▶ RECORD EXCERPTS
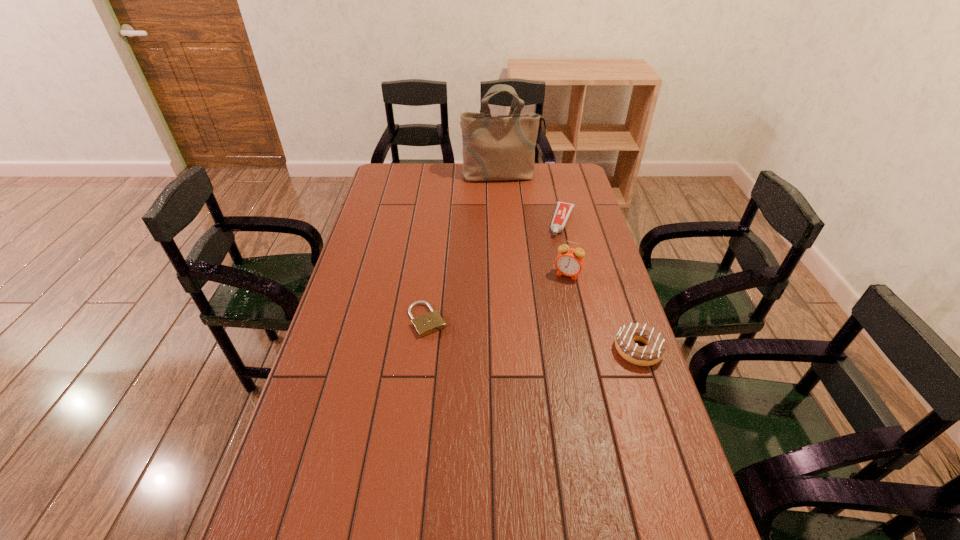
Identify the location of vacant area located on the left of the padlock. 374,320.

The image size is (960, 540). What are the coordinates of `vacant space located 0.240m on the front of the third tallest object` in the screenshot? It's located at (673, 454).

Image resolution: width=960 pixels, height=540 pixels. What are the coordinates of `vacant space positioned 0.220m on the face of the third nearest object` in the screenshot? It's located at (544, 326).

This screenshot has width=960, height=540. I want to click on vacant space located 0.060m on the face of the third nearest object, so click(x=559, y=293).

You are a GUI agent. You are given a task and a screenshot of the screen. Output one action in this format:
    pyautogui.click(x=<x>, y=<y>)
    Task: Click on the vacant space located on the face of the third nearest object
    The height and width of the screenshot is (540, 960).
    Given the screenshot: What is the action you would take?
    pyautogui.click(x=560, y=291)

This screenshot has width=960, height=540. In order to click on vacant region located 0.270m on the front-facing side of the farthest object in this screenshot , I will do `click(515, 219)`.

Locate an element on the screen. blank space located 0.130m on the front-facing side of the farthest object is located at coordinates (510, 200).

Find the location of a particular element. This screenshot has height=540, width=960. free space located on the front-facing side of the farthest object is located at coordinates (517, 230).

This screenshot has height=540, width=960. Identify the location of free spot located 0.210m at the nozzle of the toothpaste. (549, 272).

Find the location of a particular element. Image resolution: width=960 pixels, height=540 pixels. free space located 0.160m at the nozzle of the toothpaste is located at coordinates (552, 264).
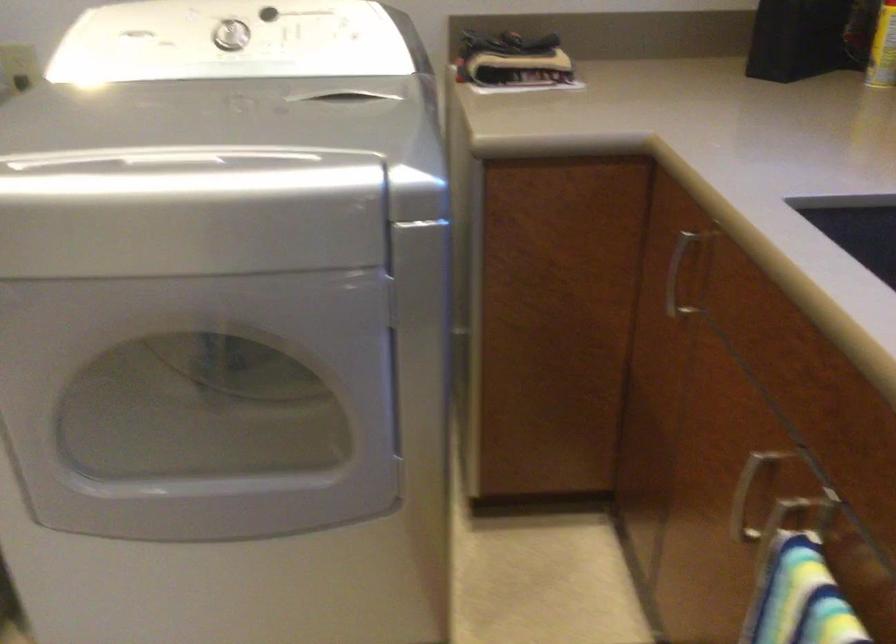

▶ GOAL
Can you format the lines as a numbered list, starting with the line with "You are a GUI" and going on through the line with "Locate an element", with the blank lines left out?

▶ SOLUTION FOR THIS EXERCISE
1. You are a GUI agent. You are given a task and a screenshot of the screen. Output one action in this format:
2.     pyautogui.click(x=<x>, y=<y>)
3.     Task: Click on the vacant space located on the face of the third nearest object
4.     The height and width of the screenshot is (540, 960).
5.     Given the screenshot: What is the action you would take?
6.     pyautogui.click(x=560, y=291)
7. This screenshot has width=960, height=540. In order to click on vacant region located 0.270m on the front-facing side of the farthest object in this screenshot , I will do `click(515, 219)`.
8. Locate an element on the screen. blank space located 0.130m on the front-facing side of the farthest object is located at coordinates (510, 200).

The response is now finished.